Task to complete: For this exercise, write each entry below out precisely and omit the pictures.

Supplied material:
◇ ◇ ◇
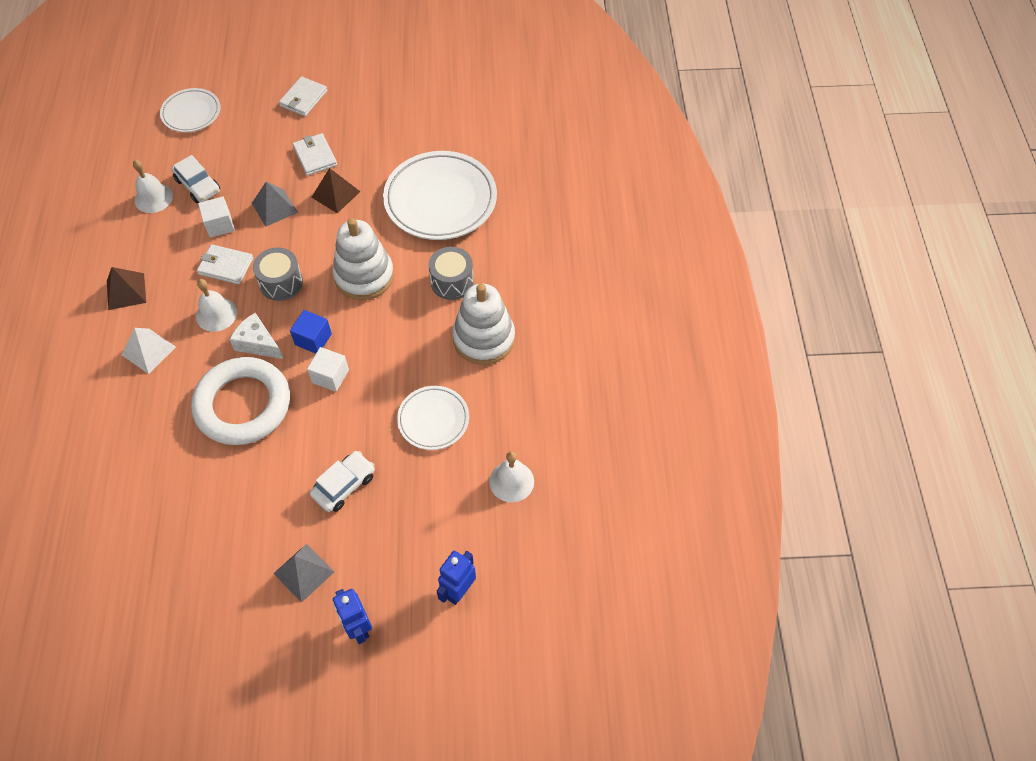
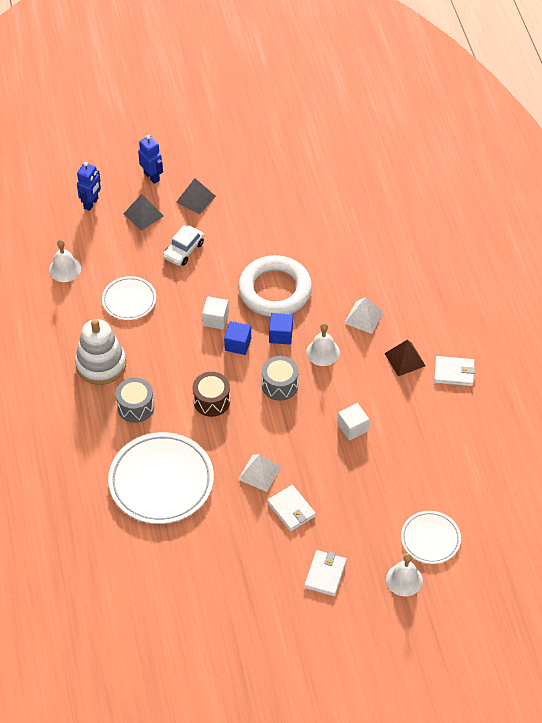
camera: 170 degrees right, 5 degrees down
white bell [133,160,173,213] -> white bell moved to [386,553,423,596]
white car [172,155,220,203] -> none
white wallet [197,244,253,284] -> white wallet moved to [434,356,475,386]
white cheese [230,313,283,359] -> blue cube [269,313,293,345]
grey pyramid [252,182,298,227] -> grey pyramid moved to [124,194,164,231]
brown pyramid [311,168,360,213] -> white pyramid [238,454,281,492]
white stacking toy [332,218,394,300] -> brown drum [193,372,230,417]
◇ ◇ ◇
Response area:
camera: 170 degrees right, 5 degrees down
white bell [133,160,173,213] -> white bell moved to [386,553,423,596]
white car [172,155,220,203] -> none
white wallet [197,244,253,284] -> white wallet moved to [434,356,475,386]
white cheese [230,313,283,359] -> blue cube [269,313,293,345]
grey pyramid [252,182,298,227] -> grey pyramid moved to [124,194,164,231]
brown pyramid [311,168,360,213] -> white pyramid [238,454,281,492]
white stacking toy [332,218,394,300] -> brown drum [193,372,230,417]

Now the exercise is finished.